▸ **Instructions to follow**
Transcribe the full listing without changing a word, and omit its pictures.

▸ **Exercise data**
BEGIN

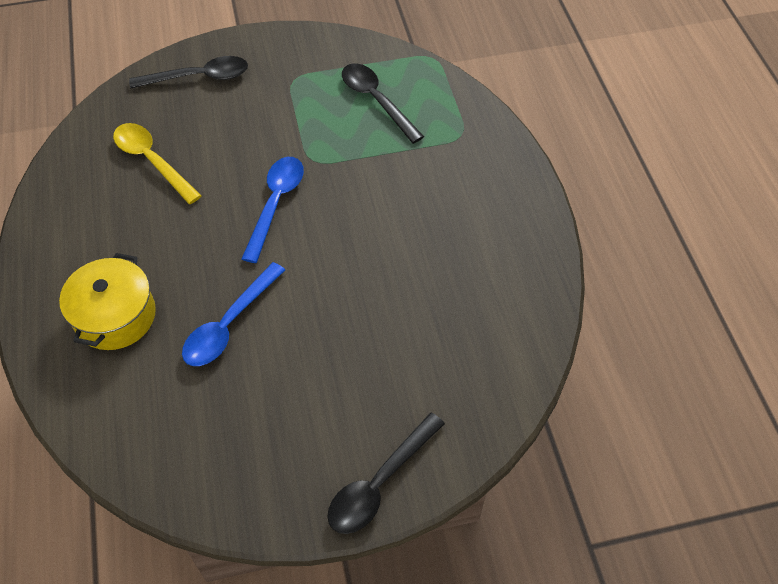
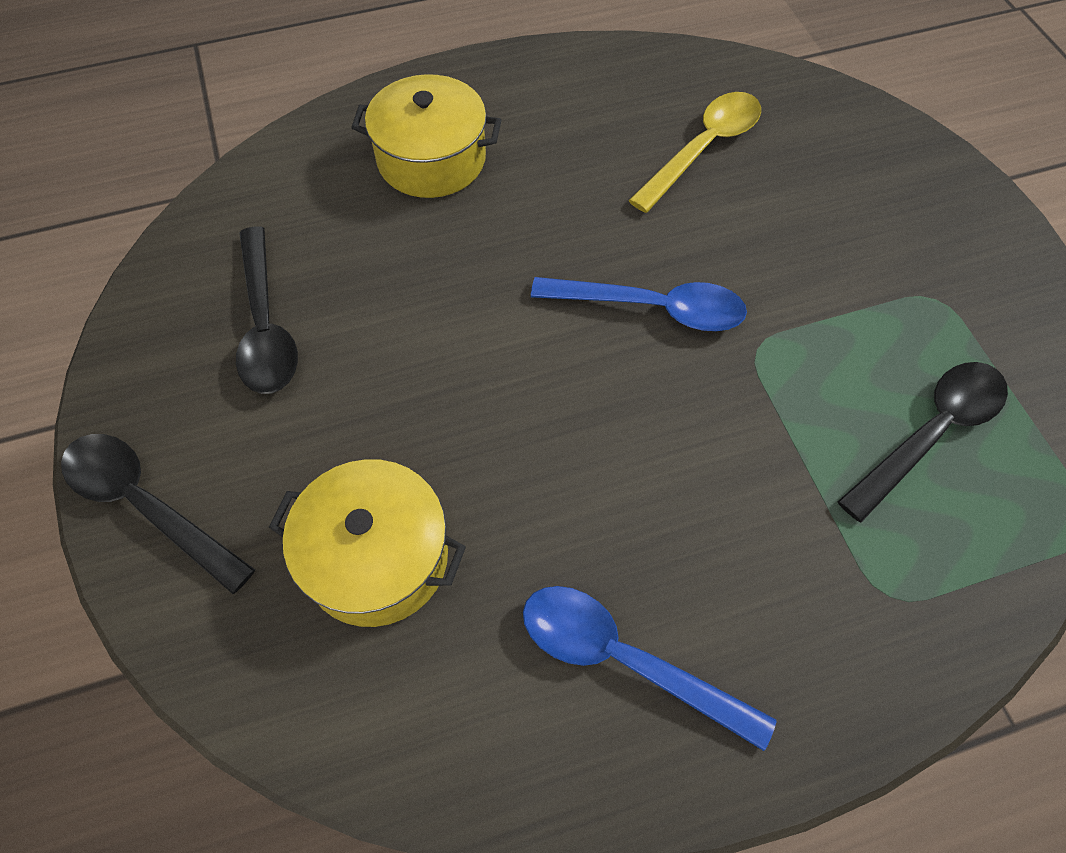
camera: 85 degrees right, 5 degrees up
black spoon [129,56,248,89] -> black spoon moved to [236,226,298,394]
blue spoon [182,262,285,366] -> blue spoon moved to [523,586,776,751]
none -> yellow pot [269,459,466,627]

END

▸ **Answer section**
camera: 85 degrees right, 5 degrees up
black spoon [129,56,248,89] -> black spoon moved to [236,226,298,394]
blue spoon [182,262,285,366] -> blue spoon moved to [523,586,776,751]
none -> yellow pot [269,459,466,627]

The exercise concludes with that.